● Exercise description: From the data below, repeat exactly the lines from the line with "- colour: brown_buseka" to the line with "- spun: yellow_risalox", both included.

[Collection entries]
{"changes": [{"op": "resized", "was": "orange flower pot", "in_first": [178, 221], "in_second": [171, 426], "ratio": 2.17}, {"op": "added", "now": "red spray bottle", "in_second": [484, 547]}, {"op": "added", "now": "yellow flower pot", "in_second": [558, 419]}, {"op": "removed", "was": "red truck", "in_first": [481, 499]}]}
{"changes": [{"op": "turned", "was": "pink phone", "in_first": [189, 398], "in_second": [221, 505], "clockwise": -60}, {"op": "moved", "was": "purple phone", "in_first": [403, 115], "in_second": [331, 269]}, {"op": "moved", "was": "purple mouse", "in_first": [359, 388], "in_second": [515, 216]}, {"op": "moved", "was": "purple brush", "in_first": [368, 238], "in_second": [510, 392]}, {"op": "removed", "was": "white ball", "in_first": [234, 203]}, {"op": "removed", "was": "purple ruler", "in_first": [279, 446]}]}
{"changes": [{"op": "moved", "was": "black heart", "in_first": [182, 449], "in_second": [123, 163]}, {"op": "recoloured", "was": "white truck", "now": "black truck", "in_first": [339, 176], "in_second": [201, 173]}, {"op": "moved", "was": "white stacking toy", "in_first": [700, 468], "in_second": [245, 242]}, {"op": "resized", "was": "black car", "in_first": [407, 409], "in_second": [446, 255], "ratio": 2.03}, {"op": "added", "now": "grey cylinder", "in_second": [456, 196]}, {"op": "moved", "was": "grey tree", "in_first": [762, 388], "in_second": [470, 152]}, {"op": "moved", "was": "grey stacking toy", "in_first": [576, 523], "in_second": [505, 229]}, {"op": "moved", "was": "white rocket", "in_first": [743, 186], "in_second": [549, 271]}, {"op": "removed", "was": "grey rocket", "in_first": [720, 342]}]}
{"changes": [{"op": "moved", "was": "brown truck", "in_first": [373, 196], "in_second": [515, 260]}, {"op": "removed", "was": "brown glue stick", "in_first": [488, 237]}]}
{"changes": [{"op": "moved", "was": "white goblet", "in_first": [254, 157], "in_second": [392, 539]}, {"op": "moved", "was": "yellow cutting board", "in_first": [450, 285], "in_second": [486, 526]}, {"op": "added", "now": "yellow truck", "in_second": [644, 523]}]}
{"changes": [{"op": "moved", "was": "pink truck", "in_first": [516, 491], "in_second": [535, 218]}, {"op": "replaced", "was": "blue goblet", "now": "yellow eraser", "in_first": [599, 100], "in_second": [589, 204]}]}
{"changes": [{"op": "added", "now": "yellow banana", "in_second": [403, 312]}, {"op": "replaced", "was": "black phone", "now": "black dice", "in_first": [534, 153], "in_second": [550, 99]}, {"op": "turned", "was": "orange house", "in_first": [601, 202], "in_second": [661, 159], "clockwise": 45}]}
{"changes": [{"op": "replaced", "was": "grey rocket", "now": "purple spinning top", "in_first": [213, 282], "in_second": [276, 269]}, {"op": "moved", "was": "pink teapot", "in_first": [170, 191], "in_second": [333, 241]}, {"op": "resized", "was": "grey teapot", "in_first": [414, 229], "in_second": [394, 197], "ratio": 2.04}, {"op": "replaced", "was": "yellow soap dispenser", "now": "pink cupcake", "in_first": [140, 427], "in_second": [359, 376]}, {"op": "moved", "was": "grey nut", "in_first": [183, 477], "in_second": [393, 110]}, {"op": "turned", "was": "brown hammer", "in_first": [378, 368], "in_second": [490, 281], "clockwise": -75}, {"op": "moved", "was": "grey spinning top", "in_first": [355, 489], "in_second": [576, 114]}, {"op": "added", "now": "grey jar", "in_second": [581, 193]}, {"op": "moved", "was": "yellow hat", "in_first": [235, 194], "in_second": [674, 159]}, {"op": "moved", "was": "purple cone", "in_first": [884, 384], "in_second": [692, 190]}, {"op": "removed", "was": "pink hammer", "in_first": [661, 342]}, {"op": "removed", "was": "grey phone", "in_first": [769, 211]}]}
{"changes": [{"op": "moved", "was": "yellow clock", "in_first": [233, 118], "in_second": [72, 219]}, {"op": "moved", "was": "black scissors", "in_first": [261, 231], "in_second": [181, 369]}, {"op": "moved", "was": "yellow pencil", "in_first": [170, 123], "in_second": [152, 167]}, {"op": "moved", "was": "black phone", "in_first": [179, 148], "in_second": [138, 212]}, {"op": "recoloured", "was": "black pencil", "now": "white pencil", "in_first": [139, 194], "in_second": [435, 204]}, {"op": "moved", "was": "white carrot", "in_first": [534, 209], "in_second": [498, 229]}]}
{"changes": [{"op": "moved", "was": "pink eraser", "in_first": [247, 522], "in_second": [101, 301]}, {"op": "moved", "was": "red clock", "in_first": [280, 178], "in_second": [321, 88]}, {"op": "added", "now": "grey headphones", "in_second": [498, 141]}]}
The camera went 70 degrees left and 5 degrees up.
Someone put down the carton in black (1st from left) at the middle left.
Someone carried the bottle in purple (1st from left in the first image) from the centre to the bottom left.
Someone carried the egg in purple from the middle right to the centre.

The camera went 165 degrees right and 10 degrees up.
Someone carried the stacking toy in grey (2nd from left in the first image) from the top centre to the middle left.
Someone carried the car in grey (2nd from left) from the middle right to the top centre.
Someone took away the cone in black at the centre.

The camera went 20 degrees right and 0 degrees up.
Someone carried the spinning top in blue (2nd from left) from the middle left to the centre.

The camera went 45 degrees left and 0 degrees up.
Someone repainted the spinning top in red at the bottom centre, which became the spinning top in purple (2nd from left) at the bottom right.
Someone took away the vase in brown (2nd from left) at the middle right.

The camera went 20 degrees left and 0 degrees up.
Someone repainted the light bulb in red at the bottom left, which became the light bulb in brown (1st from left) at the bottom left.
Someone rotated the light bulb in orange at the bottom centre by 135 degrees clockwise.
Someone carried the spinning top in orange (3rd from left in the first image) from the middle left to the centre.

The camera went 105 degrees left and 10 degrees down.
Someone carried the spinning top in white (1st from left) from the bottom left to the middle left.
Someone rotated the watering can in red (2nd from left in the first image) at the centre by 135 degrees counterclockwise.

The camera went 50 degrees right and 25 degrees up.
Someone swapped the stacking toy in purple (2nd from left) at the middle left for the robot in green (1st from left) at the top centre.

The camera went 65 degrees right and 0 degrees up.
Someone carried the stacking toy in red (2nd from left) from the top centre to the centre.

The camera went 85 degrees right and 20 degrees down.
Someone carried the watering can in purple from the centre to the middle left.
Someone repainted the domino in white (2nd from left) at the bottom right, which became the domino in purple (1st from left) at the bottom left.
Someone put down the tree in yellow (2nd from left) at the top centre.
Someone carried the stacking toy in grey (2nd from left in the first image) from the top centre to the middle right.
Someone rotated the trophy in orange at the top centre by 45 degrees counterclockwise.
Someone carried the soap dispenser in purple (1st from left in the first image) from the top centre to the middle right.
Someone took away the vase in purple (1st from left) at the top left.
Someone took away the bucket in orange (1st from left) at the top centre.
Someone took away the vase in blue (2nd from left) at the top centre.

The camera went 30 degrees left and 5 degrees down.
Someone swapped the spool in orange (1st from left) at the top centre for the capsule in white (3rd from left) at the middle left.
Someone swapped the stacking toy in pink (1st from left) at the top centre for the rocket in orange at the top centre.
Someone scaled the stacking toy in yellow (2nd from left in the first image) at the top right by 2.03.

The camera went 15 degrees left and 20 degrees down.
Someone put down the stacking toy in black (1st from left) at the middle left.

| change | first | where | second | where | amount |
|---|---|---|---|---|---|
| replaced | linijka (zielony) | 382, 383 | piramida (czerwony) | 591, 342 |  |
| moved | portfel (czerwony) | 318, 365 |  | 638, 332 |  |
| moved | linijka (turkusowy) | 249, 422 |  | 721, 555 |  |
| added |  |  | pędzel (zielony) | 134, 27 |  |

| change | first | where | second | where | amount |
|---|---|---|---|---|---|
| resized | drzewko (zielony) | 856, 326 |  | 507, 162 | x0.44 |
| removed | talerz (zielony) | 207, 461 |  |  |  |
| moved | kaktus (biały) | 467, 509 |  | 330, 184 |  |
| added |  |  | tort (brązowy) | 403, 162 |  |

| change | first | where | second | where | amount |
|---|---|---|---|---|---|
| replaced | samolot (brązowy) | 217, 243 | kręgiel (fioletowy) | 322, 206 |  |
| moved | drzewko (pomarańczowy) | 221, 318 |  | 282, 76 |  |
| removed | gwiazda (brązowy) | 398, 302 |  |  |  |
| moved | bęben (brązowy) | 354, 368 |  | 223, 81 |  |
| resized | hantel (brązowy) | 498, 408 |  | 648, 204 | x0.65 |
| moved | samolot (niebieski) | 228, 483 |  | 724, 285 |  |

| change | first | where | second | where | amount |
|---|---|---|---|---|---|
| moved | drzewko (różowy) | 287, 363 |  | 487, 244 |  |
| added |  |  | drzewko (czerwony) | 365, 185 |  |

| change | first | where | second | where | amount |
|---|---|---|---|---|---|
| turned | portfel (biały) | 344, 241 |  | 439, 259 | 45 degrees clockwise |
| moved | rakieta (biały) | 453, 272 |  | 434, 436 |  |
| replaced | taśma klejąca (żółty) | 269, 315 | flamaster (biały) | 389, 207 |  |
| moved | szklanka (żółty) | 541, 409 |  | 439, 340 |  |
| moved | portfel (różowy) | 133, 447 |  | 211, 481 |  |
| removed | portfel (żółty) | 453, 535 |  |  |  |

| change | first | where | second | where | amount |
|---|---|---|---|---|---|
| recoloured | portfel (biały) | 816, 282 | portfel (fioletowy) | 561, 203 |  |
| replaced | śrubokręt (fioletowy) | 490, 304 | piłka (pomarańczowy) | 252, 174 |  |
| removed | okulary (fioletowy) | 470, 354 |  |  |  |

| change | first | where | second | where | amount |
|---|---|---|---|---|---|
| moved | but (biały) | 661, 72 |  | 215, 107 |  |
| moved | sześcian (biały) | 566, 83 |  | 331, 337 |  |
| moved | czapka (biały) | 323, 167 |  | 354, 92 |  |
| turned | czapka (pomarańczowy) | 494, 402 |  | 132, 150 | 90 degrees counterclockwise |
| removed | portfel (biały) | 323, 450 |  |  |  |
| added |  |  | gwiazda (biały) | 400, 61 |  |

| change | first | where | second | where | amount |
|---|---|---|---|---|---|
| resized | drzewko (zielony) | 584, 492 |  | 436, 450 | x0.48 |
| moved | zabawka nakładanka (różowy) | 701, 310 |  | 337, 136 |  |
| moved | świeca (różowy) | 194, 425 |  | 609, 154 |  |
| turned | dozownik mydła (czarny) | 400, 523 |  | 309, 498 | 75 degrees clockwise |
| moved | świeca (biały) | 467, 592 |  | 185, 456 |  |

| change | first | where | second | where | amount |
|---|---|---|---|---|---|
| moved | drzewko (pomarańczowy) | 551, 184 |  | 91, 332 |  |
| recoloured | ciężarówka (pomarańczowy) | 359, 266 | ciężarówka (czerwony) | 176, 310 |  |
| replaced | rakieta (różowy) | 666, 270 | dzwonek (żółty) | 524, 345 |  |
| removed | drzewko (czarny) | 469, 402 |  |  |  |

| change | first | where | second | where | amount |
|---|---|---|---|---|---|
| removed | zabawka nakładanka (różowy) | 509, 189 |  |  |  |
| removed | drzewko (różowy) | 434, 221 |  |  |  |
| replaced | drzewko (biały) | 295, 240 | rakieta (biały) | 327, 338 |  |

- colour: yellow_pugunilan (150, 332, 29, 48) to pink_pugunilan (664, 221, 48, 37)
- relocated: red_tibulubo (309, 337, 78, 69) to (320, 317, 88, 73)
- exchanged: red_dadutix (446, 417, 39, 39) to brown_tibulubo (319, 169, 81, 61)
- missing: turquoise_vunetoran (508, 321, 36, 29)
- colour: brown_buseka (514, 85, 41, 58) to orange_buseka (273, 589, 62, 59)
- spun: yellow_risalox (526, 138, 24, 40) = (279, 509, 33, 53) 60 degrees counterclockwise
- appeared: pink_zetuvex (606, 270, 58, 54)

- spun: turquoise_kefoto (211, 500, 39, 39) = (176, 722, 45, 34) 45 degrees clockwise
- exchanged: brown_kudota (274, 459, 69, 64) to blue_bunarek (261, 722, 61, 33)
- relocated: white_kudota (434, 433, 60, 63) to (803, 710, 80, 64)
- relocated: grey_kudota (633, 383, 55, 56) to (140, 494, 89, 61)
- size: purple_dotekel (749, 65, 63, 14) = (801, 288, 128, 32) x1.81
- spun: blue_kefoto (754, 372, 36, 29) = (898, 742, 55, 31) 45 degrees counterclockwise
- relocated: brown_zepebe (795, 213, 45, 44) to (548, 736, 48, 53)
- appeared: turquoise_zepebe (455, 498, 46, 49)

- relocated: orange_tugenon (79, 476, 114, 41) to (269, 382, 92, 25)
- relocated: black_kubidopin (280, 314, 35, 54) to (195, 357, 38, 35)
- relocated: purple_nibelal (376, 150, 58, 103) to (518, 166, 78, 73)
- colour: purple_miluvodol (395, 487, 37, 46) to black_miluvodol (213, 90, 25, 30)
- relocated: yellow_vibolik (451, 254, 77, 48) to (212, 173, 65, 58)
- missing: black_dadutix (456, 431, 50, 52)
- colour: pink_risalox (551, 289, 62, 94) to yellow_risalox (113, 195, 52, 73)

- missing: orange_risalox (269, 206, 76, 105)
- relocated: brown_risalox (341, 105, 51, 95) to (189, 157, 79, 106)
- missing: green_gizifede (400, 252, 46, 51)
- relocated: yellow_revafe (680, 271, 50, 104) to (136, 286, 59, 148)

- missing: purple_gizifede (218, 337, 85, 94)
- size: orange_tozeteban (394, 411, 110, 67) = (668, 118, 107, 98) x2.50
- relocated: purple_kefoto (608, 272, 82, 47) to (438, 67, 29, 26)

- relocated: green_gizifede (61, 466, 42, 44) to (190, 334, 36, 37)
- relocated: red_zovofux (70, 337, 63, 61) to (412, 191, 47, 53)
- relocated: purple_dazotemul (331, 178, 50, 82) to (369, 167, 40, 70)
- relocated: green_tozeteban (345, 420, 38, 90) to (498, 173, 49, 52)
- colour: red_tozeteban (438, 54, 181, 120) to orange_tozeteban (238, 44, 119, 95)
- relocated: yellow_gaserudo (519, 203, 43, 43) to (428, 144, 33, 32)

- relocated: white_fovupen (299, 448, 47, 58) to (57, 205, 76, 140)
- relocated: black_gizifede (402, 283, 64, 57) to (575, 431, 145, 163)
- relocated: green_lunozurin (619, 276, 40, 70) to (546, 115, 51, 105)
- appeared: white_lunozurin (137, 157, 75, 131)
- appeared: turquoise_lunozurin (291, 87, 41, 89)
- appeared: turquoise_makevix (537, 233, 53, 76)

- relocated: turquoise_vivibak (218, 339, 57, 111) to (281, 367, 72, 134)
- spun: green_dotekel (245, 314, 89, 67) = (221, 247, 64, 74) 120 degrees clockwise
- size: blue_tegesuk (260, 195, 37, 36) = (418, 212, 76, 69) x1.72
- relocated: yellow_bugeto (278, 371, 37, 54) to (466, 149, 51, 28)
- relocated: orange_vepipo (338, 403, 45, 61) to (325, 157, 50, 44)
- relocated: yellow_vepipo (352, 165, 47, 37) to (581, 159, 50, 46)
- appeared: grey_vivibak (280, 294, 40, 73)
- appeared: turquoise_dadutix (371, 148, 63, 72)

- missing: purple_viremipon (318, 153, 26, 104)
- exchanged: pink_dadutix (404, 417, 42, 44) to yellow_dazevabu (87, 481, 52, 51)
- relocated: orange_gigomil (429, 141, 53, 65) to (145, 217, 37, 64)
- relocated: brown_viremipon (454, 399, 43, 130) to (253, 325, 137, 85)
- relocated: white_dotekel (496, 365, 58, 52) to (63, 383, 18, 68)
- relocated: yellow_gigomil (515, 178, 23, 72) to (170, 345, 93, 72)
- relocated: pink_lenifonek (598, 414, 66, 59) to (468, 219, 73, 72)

● Result of the exercise:
- colour: brown_buseka (514, 85, 41, 58) to orange_buseka (273, 589, 62, 59)
- spun: yellow_risalox (526, 138, 24, 40) = (279, 509, 33, 53) 60 degrees counterclockwise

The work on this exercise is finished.